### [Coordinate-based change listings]
^^^^^^^^^^^^^^^^
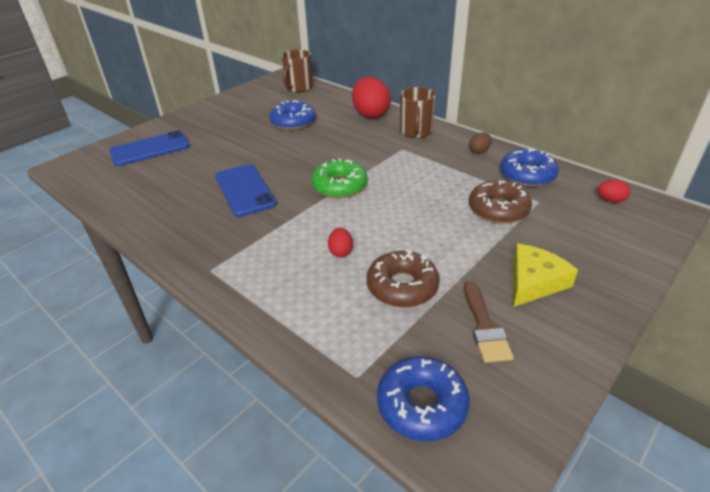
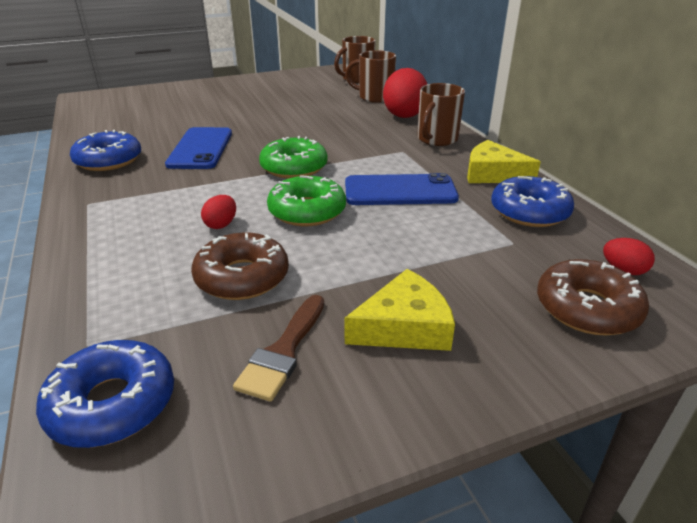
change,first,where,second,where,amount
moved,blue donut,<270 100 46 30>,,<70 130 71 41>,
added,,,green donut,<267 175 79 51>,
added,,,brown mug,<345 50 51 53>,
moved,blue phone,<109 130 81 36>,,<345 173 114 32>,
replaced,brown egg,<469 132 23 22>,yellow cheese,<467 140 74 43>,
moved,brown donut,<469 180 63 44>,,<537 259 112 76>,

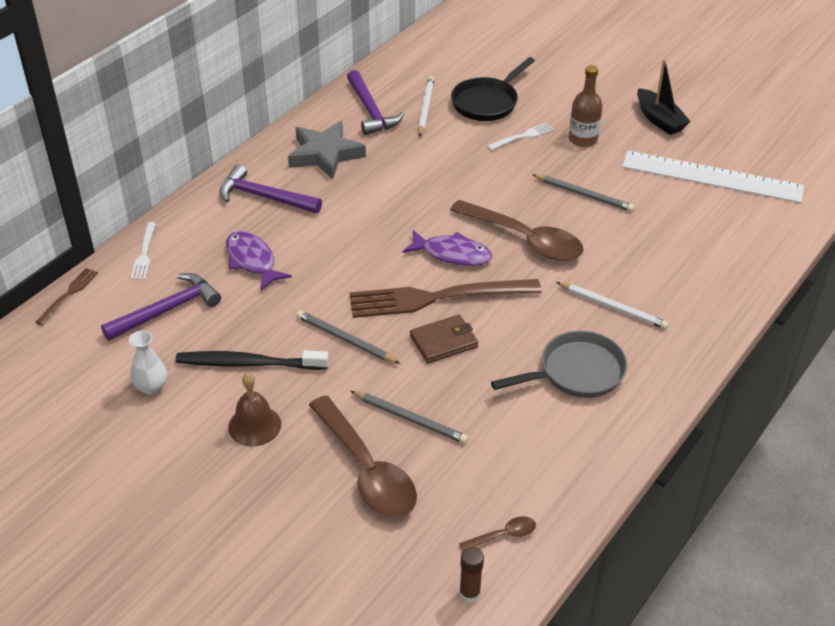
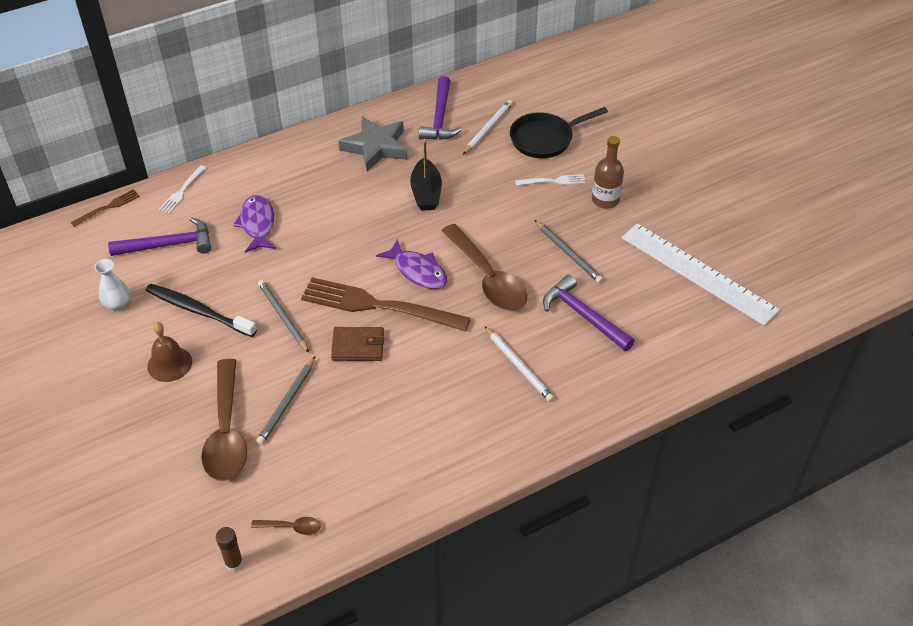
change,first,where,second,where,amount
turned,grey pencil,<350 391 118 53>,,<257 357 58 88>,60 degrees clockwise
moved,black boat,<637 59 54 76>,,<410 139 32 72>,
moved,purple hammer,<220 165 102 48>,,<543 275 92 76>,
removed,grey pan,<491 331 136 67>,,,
^^^^^^^^^^^^^^^^
### [Assignment]
Please return a copy of each line in the entries that has the string "donut".

### [Solution]
moved,blue donut,<270 100 46 30>,,<70 130 71 41>,
added,,,green donut,<267 175 79 51>,
moved,brown donut,<469 180 63 44>,,<537 259 112 76>,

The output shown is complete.